[THE RECORDS]
=== Begin Enclosure ===

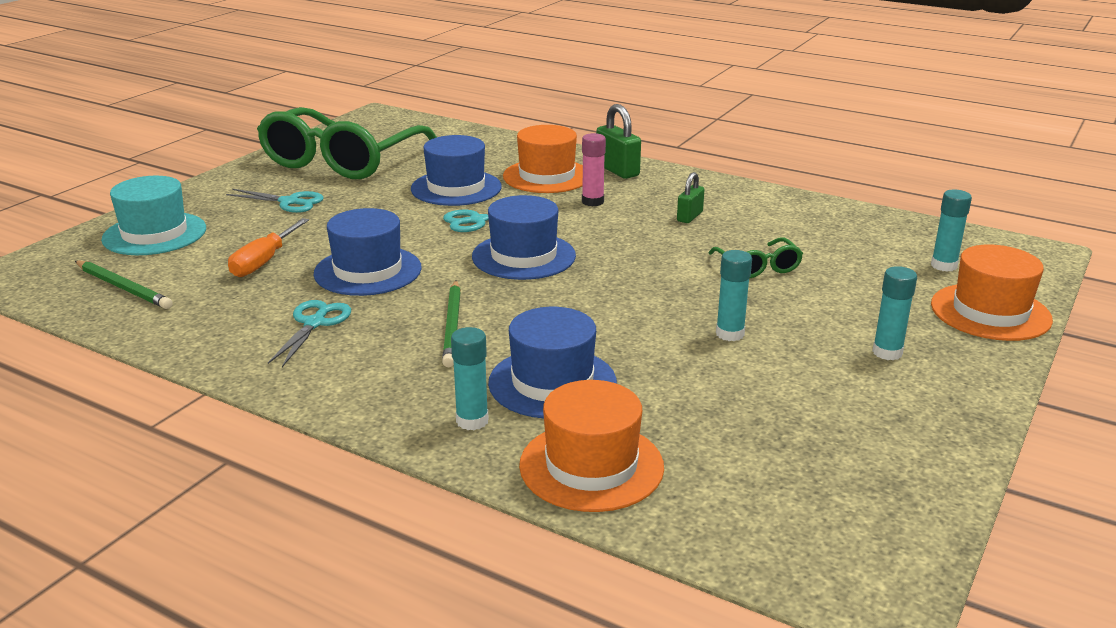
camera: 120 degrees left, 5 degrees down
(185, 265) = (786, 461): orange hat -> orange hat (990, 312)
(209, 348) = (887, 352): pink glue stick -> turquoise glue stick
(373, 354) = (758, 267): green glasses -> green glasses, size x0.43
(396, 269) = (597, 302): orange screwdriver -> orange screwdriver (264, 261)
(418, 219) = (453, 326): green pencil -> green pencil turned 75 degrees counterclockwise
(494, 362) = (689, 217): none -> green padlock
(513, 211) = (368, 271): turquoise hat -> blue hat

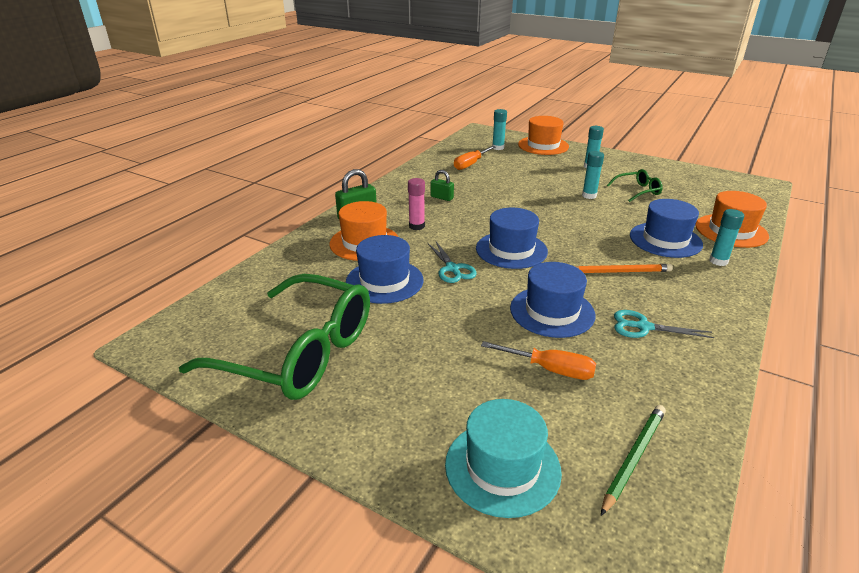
camera: 90 degrees left, 5 degrees up
(289, 202) = (412, 374): turquoise scissors -> none
(453, 326) = (619, 271): green pencil -> orange pencil
(758, 267) = (509, 184): green glasses -> green glasses (638, 191)
(839, 239) = (471, 164): none -> orange screwdriver

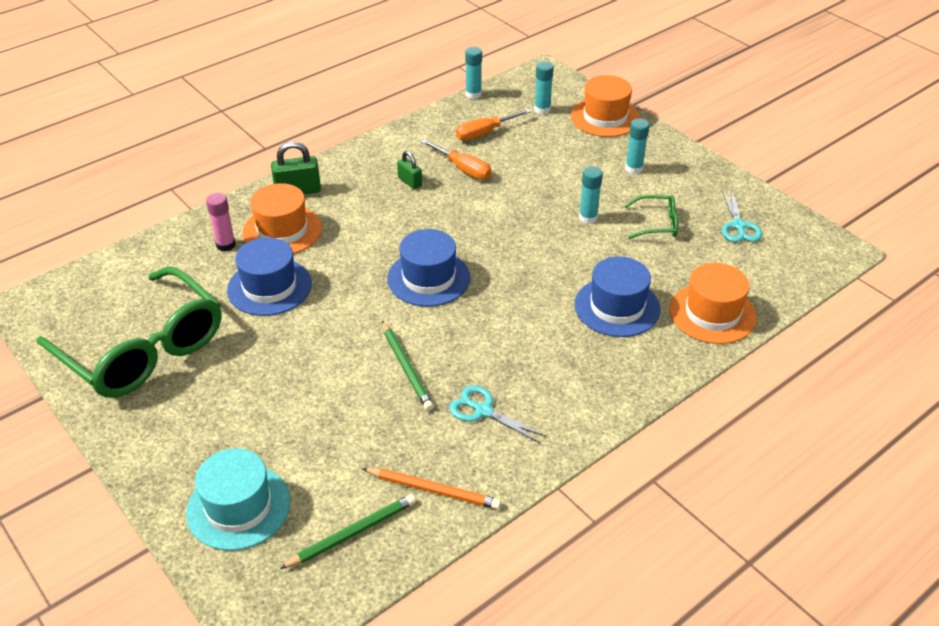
camera: 20 degrees right, 10 degrees up
(416, 226) = (351, 220): pink glue stick -> pink glue stick (226, 245)
(452, 269) = (347, 288): turquoise scissors -> turquoise scissors (738, 226)
(550, 369) = (351, 430): orange screwdriver -> orange screwdriver (463, 169)
(552, 311) = (406, 367): blue hat -> green pencil
(619, 271) = (521, 337): orange pencil -> orange pencil (433, 490)
(718, 261) = (649, 352): turquoise glue stick -> turquoise glue stick (473, 94)

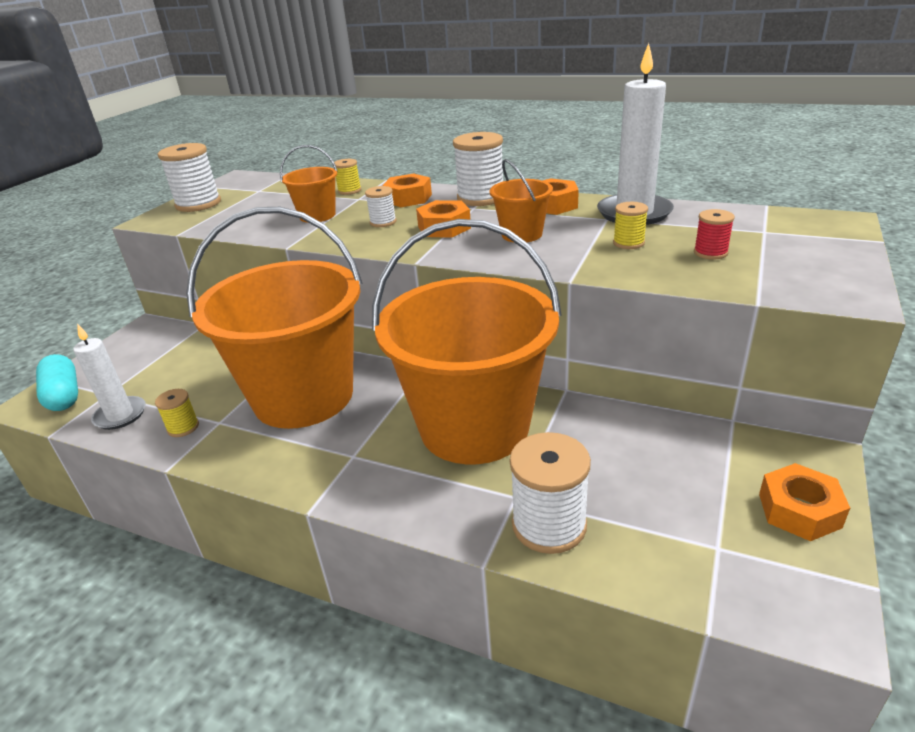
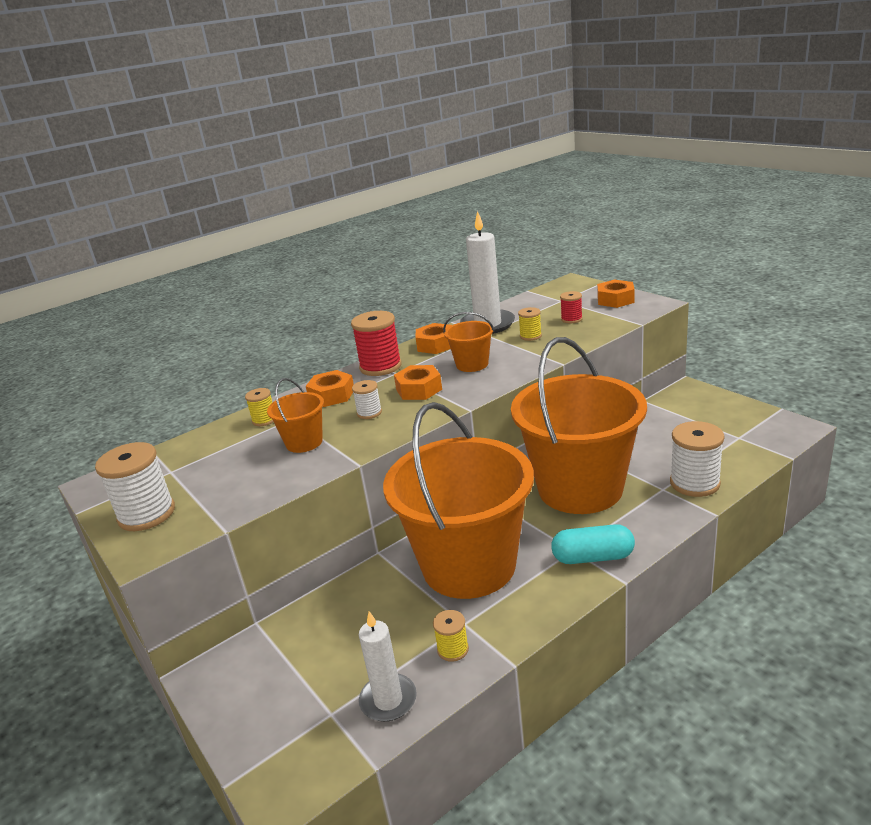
camera: 60 degrees left, 5 degrees down
(64, 395) = (295, 757): turquoise capsule -> turquoise capsule (593, 557)
(480, 198) = (380, 366): white spool -> red spool
(799, 510) = (725, 407): orange nut -> orange nut (615, 300)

=== End Enclosure ===

[WHAT THE EXERCISE ASKS] Starting with the line that contains "(64, 395) = (295, 757): turquoise", write out each line through the end of the listing, exactly as it appears, and include nothing else.

[RESPONSE BOX]
(64, 395) = (295, 757): turquoise capsule -> turquoise capsule (593, 557)
(480, 198) = (380, 366): white spool -> red spool
(799, 510) = (725, 407): orange nut -> orange nut (615, 300)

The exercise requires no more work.